**** MATERIAL FOR THE TASK

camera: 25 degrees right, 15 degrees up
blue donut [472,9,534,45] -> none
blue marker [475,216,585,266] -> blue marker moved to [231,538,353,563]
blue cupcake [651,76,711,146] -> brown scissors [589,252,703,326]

********
**** MATERIAL FOR THE TASK

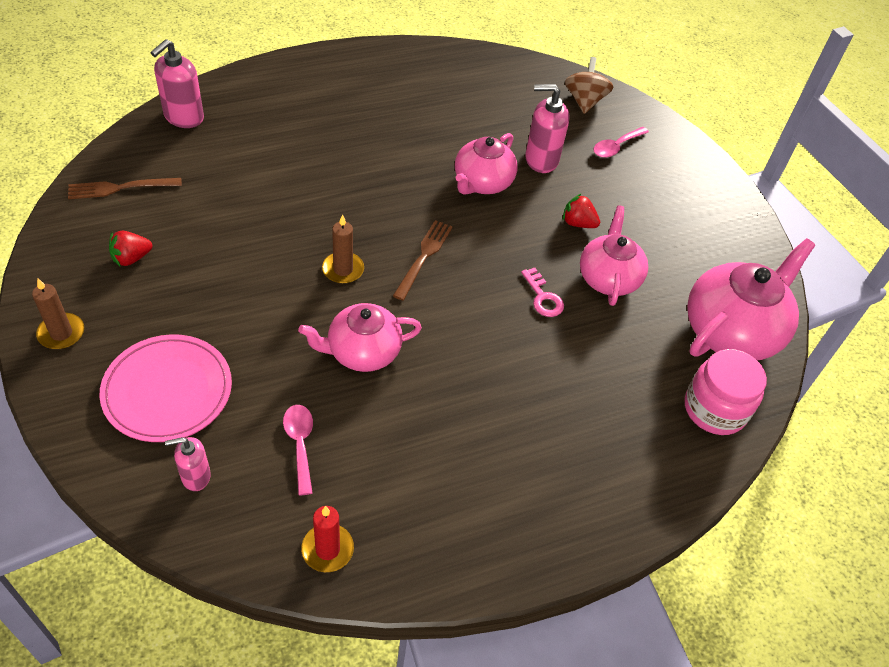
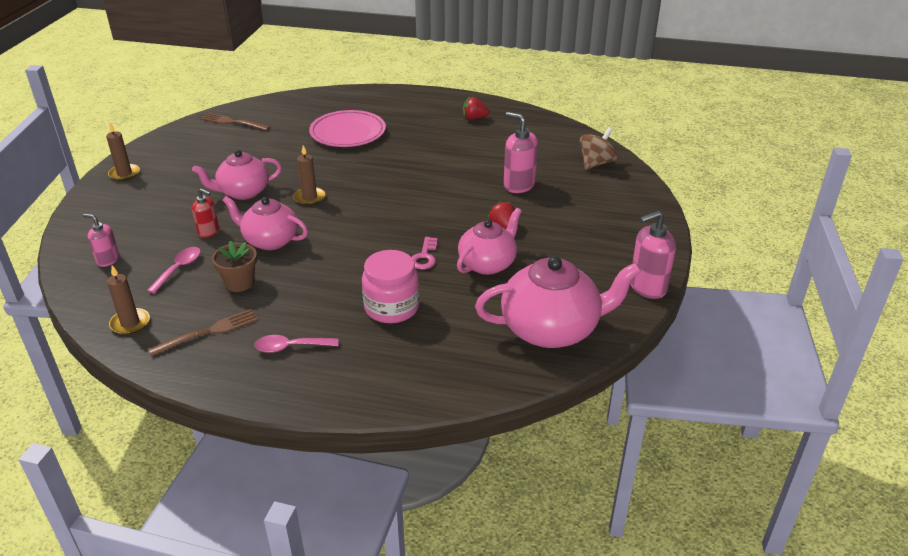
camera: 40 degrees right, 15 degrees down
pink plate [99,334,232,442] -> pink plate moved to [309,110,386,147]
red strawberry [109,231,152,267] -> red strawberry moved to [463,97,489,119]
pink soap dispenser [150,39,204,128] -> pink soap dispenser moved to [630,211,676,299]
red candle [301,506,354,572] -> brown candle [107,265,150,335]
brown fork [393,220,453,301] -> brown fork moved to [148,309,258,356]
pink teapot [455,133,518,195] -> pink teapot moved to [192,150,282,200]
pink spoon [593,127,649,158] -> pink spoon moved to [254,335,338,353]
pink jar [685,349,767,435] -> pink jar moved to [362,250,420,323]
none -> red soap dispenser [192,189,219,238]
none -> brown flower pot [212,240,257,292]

********
**** MATERIAL FOR THE TASK

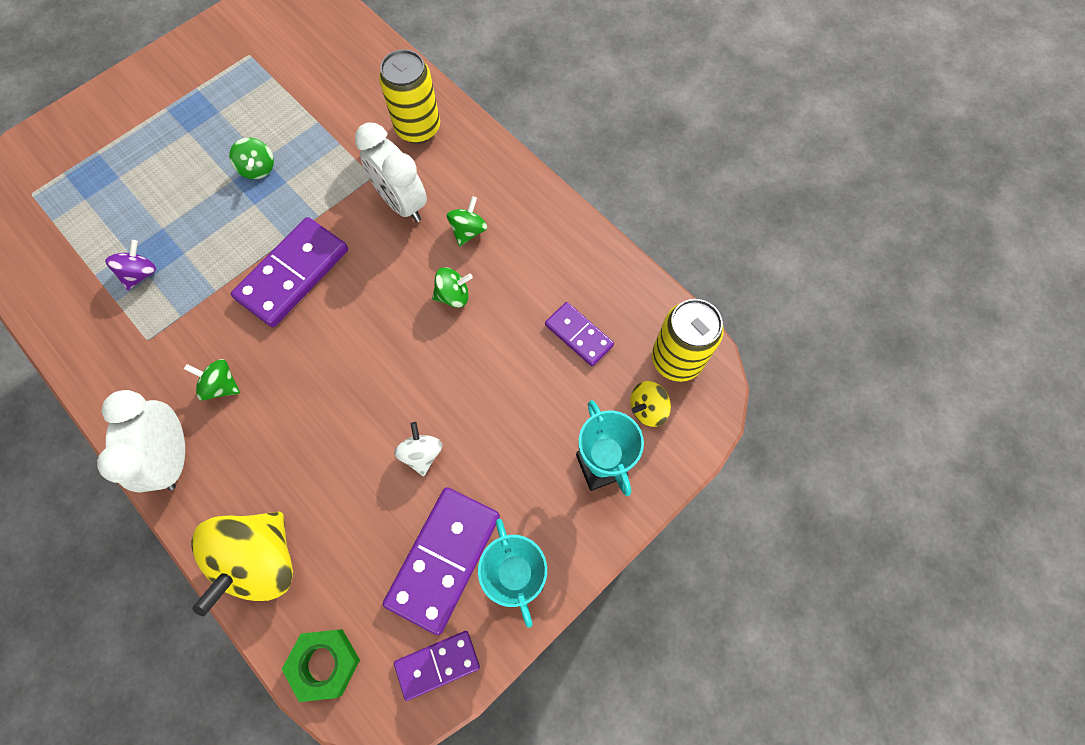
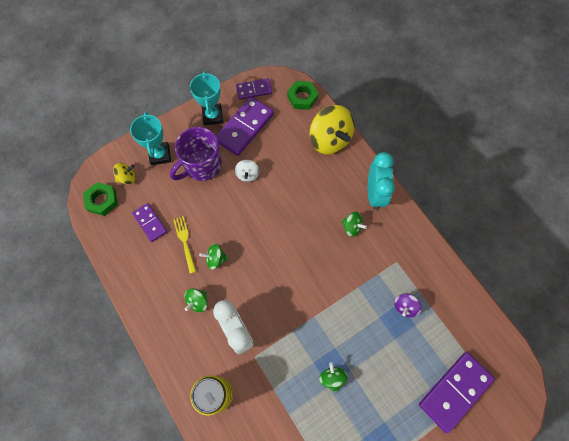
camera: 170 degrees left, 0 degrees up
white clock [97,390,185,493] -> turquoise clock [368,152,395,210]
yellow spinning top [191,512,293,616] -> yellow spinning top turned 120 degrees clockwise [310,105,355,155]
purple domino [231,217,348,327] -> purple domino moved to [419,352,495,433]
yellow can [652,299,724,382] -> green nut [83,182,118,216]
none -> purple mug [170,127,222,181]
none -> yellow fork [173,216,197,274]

********

**TASK BRIEF**
Going back to the entries above, set down exactly the lines that begin at the one with "camera: 25 degrees right, 15 degrees up" and end at the one with "blue cupcake [651,76,711,146]", both included, and nothing else.

**TASK RESULT**
camera: 25 degrees right, 15 degrees up
blue donut [472,9,534,45] -> none
blue marker [475,216,585,266] -> blue marker moved to [231,538,353,563]
blue cupcake [651,76,711,146] -> brown scissors [589,252,703,326]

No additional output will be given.